What you have to do: Beneath this task are records; tally the lines in them that contain "nelavul" and report only the number.

Object tracking records:
◆ ◆ ◆ ◆ ◆

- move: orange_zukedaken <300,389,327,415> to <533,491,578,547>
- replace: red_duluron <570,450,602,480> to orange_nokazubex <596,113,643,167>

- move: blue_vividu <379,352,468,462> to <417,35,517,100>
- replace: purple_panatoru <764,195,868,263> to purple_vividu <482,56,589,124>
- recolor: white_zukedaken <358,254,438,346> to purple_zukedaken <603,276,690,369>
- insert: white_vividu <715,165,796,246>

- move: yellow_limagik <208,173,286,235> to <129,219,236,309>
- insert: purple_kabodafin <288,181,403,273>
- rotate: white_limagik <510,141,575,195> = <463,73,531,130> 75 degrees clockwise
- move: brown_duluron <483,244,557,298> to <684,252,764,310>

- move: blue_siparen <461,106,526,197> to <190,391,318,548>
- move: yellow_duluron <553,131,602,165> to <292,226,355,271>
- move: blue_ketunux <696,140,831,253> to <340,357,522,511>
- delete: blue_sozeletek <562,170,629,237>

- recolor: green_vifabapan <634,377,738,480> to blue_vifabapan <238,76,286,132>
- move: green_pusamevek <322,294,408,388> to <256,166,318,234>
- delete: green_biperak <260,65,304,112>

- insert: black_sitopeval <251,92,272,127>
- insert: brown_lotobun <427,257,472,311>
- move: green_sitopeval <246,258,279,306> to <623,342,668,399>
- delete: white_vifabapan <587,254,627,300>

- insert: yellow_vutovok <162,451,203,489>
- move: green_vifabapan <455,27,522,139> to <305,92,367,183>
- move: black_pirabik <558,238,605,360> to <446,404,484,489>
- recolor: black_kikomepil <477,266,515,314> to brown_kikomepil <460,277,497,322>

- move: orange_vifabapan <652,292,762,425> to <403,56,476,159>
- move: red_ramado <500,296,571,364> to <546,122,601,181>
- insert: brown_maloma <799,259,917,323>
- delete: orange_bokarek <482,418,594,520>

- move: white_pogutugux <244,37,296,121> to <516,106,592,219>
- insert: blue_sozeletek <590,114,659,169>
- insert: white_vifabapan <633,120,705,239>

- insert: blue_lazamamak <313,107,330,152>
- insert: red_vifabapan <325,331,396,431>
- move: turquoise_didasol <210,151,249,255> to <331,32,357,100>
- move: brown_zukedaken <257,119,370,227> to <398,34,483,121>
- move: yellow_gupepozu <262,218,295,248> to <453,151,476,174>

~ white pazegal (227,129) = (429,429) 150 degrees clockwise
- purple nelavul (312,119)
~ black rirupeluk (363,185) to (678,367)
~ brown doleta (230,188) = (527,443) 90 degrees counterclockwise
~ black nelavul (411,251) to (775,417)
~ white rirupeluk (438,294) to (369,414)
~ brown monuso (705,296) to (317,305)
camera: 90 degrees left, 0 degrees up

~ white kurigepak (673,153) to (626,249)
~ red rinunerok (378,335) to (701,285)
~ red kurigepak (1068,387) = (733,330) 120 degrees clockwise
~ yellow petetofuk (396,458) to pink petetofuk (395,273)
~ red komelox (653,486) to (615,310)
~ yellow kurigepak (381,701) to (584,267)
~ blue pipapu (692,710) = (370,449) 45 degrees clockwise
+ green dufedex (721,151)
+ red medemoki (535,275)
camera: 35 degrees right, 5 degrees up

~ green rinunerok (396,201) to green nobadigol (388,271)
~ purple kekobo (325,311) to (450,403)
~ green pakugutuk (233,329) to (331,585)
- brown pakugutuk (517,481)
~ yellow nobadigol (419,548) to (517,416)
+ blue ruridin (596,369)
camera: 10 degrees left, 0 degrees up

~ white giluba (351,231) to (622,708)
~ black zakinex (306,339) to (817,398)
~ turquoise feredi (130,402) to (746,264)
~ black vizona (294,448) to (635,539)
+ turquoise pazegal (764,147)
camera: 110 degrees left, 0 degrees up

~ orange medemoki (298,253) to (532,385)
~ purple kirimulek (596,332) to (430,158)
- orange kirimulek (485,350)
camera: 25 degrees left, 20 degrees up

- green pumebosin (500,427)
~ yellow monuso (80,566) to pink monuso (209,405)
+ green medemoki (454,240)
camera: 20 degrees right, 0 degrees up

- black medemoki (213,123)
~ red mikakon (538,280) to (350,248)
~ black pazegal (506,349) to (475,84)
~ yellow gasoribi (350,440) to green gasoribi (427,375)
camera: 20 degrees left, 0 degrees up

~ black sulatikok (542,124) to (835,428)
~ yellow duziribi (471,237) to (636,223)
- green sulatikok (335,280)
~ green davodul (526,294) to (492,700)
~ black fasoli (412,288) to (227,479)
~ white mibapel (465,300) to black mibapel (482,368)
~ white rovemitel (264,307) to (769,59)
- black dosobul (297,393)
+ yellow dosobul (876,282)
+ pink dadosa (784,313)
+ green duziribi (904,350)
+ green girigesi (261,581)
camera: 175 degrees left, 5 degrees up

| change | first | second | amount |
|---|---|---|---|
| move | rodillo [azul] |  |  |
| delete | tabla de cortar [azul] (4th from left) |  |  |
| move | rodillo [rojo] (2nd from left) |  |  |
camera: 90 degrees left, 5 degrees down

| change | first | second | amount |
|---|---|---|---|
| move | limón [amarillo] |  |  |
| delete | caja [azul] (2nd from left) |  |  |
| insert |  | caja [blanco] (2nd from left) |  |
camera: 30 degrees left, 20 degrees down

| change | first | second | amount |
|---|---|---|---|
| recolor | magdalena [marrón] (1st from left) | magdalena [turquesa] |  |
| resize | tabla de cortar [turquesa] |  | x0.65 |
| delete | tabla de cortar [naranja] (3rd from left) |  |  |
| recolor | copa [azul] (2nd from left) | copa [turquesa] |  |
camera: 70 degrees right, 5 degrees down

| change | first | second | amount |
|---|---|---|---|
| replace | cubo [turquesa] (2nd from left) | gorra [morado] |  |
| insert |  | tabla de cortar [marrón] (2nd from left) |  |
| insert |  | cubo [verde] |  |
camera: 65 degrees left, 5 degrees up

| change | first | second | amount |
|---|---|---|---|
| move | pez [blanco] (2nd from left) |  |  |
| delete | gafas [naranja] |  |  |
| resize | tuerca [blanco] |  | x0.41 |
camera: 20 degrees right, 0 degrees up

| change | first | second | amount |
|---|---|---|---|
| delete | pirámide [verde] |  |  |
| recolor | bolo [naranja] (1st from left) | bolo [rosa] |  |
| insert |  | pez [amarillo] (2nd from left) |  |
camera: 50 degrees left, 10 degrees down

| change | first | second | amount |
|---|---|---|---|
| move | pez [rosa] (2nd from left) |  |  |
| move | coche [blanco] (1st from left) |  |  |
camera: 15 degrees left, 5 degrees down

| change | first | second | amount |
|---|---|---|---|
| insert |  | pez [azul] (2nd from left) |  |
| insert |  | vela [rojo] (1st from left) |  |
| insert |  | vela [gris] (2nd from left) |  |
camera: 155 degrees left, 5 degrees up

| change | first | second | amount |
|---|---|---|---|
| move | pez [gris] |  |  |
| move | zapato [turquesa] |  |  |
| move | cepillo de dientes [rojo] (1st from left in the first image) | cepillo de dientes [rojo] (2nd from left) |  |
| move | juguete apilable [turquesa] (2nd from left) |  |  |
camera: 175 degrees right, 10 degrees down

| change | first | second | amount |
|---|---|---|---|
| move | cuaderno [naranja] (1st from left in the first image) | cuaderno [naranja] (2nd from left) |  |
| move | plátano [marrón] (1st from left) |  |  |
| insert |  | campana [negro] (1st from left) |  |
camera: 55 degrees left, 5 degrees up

◆ ◆ ◆ ◆ ◆

Finished exercise: 2